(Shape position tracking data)

------------------------------------------------

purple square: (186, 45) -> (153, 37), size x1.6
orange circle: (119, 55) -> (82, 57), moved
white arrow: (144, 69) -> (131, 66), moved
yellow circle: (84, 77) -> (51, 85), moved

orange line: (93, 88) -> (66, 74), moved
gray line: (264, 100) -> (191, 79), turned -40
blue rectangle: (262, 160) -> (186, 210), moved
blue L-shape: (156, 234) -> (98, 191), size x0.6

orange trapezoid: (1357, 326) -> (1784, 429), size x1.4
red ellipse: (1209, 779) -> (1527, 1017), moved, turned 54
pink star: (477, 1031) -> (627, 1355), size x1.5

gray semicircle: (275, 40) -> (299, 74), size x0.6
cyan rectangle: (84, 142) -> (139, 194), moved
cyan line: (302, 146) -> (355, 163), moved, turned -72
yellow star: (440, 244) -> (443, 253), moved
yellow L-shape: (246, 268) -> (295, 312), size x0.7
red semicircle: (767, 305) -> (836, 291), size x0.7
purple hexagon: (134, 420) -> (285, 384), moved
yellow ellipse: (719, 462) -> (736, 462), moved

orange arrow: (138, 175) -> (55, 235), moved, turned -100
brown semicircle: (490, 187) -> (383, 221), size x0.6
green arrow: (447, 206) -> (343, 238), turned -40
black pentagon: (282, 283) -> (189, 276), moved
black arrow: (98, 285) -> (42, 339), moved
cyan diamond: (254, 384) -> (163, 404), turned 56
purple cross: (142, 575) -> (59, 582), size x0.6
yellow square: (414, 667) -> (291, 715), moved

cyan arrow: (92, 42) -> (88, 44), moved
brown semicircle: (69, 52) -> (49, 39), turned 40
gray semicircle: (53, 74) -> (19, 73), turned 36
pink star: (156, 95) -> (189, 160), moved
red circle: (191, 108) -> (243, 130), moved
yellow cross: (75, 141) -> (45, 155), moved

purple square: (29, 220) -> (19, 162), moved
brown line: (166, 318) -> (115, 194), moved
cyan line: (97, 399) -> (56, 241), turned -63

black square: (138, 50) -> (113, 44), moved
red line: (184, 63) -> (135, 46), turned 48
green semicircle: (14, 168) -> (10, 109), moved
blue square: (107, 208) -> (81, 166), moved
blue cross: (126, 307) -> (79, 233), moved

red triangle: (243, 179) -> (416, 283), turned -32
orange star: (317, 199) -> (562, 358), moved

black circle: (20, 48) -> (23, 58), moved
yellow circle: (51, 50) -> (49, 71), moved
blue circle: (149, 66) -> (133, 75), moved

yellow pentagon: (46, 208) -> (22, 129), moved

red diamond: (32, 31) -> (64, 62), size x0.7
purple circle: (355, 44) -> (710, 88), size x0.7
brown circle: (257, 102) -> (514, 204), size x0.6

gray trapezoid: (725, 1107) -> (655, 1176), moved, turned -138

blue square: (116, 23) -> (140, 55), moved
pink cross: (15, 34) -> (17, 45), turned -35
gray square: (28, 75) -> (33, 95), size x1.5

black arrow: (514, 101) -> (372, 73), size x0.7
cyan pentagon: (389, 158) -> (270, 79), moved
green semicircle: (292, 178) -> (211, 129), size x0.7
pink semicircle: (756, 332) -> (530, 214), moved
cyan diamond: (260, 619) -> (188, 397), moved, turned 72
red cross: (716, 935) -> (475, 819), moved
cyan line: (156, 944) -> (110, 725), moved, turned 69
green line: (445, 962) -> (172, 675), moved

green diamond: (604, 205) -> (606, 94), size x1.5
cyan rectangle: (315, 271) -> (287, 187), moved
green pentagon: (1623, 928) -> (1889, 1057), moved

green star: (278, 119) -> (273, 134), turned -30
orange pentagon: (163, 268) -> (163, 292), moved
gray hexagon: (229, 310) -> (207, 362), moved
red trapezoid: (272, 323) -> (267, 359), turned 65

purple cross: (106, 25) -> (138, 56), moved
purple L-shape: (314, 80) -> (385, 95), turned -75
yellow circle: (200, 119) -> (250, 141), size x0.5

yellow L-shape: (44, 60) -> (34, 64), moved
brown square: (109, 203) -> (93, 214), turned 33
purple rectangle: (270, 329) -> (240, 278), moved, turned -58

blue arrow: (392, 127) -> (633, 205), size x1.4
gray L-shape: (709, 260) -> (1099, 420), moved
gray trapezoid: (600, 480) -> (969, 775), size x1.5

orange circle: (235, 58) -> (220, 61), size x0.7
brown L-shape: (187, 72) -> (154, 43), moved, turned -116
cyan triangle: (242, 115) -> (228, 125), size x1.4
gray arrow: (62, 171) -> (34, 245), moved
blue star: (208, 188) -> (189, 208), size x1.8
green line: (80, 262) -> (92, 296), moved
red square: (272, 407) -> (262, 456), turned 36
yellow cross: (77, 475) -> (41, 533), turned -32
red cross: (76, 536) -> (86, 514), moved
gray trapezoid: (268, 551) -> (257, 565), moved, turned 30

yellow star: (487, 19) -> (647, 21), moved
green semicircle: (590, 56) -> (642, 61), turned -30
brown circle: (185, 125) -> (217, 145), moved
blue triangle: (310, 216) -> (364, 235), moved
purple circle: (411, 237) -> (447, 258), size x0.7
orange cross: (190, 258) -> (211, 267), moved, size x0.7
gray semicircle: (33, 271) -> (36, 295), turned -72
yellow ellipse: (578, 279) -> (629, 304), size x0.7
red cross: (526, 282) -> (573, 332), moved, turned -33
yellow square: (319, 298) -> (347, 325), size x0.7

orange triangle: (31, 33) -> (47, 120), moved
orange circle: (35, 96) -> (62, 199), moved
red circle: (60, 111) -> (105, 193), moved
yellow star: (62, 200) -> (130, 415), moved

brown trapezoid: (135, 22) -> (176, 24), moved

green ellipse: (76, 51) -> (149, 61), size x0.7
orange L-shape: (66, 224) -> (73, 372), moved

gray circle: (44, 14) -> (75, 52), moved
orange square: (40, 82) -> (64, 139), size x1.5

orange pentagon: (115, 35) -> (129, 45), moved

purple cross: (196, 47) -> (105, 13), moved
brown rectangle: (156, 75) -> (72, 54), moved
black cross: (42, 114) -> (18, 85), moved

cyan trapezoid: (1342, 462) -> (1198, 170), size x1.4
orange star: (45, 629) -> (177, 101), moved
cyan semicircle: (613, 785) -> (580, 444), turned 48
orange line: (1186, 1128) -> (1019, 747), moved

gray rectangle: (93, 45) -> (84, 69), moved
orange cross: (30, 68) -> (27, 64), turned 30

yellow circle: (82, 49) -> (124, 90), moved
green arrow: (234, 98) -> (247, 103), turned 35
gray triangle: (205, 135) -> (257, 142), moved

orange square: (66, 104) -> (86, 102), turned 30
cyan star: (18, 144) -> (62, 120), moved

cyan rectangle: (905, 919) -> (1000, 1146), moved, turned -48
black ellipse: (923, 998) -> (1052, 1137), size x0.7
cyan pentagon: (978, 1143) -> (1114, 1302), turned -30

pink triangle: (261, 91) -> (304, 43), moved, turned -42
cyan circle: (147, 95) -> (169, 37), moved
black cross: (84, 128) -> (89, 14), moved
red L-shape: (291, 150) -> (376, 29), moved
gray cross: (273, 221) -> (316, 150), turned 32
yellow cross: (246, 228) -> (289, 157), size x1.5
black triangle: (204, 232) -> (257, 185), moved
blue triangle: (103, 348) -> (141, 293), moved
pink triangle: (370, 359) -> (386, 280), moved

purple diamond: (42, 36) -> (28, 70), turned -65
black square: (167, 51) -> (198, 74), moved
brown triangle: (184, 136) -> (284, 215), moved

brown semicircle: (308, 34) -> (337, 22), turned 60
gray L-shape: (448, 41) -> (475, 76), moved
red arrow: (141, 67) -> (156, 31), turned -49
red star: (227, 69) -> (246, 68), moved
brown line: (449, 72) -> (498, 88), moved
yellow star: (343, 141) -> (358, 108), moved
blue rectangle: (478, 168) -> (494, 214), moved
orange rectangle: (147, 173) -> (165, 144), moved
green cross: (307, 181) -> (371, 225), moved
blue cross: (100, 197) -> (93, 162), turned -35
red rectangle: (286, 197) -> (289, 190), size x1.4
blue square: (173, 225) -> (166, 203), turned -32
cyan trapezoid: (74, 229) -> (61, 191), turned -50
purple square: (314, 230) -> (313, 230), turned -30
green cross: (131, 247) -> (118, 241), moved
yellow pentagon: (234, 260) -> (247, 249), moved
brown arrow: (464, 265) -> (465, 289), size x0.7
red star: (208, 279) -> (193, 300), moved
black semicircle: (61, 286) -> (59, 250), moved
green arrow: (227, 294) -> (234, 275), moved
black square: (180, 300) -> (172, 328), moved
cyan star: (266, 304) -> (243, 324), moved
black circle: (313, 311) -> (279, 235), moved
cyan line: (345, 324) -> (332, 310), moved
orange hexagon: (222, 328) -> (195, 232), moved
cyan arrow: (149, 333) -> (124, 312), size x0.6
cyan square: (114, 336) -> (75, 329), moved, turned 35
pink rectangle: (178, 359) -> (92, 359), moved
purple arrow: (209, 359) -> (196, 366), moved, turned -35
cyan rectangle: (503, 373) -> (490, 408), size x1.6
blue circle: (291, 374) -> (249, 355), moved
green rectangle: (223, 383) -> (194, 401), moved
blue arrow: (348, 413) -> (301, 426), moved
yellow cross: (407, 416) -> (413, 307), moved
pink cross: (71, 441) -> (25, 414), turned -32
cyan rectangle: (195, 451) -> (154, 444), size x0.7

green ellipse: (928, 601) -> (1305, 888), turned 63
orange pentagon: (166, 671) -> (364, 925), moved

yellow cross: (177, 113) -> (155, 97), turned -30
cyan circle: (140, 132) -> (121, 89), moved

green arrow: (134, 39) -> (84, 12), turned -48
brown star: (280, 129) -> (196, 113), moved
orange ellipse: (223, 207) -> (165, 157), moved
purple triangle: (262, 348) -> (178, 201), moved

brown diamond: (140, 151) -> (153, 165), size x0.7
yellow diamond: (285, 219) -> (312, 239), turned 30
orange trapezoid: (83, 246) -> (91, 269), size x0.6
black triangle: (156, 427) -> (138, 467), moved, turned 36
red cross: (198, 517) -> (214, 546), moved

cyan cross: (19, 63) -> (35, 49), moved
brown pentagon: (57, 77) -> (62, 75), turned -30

------------------------------------------------

### Activity:
Return, unchanged, the run of lines above that opens with the line containing "yellow square: (414, 667)" and closes with the line containing "gray hexagon: (229, 310) -> (207, 362), moved". Include both.

### Your response:
yellow square: (414, 667) -> (291, 715), moved

cyan arrow: (92, 42) -> (88, 44), moved
brown semicircle: (69, 52) -> (49, 39), turned 40
gray semicircle: (53, 74) -> (19, 73), turned 36
pink star: (156, 95) -> (189, 160), moved
red circle: (191, 108) -> (243, 130), moved
yellow cross: (75, 141) -> (45, 155), moved

purple square: (29, 220) -> (19, 162), moved
brown line: (166, 318) -> (115, 194), moved
cyan line: (97, 399) -> (56, 241), turned -63

black square: (138, 50) -> (113, 44), moved
red line: (184, 63) -> (135, 46), turned 48
green semicircle: (14, 168) -> (10, 109), moved
blue square: (107, 208) -> (81, 166), moved
blue cross: (126, 307) -> (79, 233), moved

red triangle: (243, 179) -> (416, 283), turned -32
orange star: (317, 199) -> (562, 358), moved

black circle: (20, 48) -> (23, 58), moved
yellow circle: (51, 50) -> (49, 71), moved
blue circle: (149, 66) -> (133, 75), moved

yellow pentagon: (46, 208) -> (22, 129), moved

red diamond: (32, 31) -> (64, 62), size x0.7
purple circle: (355, 44) -> (710, 88), size x0.7
brown circle: (257, 102) -> (514, 204), size x0.6

gray trapezoid: (725, 1107) -> (655, 1176), moved, turned -138

blue square: (116, 23) -> (140, 55), moved
pink cross: (15, 34) -> (17, 45), turned -35
gray square: (28, 75) -> (33, 95), size x1.5

black arrow: (514, 101) -> (372, 73), size x0.7
cyan pentagon: (389, 158) -> (270, 79), moved
green semicircle: (292, 178) -> (211, 129), size x0.7
pink semicircle: (756, 332) -> (530, 214), moved
cyan diamond: (260, 619) -> (188, 397), moved, turned 72
red cross: (716, 935) -> (475, 819), moved
cyan line: (156, 944) -> (110, 725), moved, turned 69
green line: (445, 962) -> (172, 675), moved

green diamond: (604, 205) -> (606, 94), size x1.5
cyan rectangle: (315, 271) -> (287, 187), moved
green pentagon: (1623, 928) -> (1889, 1057), moved

green star: (278, 119) -> (273, 134), turned -30
orange pentagon: (163, 268) -> (163, 292), moved
gray hexagon: (229, 310) -> (207, 362), moved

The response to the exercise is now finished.